[begin Dataset content]

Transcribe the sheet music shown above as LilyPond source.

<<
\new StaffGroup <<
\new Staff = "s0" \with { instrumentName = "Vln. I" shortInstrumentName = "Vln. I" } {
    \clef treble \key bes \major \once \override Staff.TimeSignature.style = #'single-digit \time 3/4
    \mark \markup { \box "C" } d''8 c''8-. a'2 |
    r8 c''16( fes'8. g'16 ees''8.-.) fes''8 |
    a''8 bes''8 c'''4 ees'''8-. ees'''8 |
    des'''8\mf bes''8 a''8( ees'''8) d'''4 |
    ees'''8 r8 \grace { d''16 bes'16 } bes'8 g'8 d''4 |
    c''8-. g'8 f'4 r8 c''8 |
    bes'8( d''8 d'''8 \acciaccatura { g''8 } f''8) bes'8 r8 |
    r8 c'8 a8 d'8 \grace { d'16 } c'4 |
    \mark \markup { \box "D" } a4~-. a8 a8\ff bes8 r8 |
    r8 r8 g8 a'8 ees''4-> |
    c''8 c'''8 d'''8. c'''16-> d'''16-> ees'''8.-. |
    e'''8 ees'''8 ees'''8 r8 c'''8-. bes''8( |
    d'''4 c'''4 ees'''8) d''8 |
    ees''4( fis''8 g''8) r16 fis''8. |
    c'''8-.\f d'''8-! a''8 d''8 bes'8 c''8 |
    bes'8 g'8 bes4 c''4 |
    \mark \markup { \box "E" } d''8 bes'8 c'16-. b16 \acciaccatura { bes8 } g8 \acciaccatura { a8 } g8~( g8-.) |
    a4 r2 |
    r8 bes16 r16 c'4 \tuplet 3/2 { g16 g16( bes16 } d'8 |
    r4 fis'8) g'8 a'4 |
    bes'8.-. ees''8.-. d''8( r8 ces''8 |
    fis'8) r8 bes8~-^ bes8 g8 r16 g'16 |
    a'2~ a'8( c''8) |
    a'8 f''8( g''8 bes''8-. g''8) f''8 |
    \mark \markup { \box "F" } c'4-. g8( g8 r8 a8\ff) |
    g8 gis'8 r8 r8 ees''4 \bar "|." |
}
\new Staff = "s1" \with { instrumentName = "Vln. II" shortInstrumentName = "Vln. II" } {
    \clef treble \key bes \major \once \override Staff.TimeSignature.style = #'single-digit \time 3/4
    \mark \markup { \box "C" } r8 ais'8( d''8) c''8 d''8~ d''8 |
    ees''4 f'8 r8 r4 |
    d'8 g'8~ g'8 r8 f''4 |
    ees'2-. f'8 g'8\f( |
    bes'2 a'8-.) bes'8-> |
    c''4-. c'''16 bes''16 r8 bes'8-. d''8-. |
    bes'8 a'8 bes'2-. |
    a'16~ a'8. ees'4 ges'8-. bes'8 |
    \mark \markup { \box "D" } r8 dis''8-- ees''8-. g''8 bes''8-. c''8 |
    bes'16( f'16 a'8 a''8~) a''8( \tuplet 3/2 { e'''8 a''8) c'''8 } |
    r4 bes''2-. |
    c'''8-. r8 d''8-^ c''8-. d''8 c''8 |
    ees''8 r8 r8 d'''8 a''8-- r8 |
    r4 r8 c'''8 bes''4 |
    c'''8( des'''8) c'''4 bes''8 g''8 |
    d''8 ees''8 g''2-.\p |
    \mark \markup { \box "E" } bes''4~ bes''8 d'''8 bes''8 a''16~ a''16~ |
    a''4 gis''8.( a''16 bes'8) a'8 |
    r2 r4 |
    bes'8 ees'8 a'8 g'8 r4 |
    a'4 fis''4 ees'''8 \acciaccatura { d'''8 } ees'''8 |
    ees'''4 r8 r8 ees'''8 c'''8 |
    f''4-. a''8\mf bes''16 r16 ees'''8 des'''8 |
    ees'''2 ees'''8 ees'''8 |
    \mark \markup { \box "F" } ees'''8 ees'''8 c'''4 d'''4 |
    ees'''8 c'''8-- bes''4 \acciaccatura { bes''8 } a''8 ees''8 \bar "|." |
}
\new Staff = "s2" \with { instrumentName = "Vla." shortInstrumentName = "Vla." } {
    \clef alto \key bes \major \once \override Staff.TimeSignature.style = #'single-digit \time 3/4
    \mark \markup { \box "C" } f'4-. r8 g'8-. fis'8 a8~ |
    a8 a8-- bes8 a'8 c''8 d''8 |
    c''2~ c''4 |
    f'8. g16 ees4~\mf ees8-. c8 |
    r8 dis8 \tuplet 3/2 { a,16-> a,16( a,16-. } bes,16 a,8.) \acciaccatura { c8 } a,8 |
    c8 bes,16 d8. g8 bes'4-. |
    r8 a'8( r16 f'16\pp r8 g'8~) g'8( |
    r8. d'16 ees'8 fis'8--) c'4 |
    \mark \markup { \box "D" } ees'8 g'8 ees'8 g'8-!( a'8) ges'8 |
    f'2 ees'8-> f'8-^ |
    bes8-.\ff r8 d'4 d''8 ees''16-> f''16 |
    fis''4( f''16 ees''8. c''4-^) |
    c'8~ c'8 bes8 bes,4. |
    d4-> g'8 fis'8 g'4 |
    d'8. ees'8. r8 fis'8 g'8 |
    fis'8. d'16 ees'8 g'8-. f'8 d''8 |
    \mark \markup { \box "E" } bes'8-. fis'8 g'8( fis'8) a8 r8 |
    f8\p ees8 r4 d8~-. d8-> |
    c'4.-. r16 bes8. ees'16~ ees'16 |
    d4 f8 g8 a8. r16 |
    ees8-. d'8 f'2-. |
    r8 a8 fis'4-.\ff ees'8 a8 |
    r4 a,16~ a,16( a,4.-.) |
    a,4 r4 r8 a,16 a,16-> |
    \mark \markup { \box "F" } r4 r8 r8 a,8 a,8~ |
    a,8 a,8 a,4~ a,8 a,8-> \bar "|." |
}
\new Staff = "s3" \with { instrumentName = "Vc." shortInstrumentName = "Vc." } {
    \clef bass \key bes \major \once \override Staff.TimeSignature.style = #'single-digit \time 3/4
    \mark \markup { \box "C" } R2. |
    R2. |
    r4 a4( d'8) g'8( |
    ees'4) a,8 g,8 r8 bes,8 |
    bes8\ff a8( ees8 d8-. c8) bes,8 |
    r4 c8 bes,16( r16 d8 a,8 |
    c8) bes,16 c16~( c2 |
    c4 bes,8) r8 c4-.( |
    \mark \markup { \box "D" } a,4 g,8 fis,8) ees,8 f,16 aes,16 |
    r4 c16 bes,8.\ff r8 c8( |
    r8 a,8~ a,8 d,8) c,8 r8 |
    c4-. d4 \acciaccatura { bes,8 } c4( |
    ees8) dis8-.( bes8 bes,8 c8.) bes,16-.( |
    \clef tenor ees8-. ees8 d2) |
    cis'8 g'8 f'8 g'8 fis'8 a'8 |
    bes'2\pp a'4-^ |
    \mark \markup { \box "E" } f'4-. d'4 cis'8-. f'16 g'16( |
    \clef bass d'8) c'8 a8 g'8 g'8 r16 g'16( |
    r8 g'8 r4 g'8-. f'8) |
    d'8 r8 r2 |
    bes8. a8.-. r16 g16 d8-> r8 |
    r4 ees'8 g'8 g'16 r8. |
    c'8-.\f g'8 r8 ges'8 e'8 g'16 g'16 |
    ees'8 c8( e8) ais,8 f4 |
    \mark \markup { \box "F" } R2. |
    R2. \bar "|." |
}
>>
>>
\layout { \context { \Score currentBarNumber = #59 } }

[end Dataset content]

_What you have to do:_
Return every line of the items above that contains the string "grace". Case counts.

_Task response:_
    ees'''8 r8 \grace { d''16 bes'16 } bes'8 g'8 d''4 |
    r8 c'8 a8 d'8 \grace { d'16 } c'4 |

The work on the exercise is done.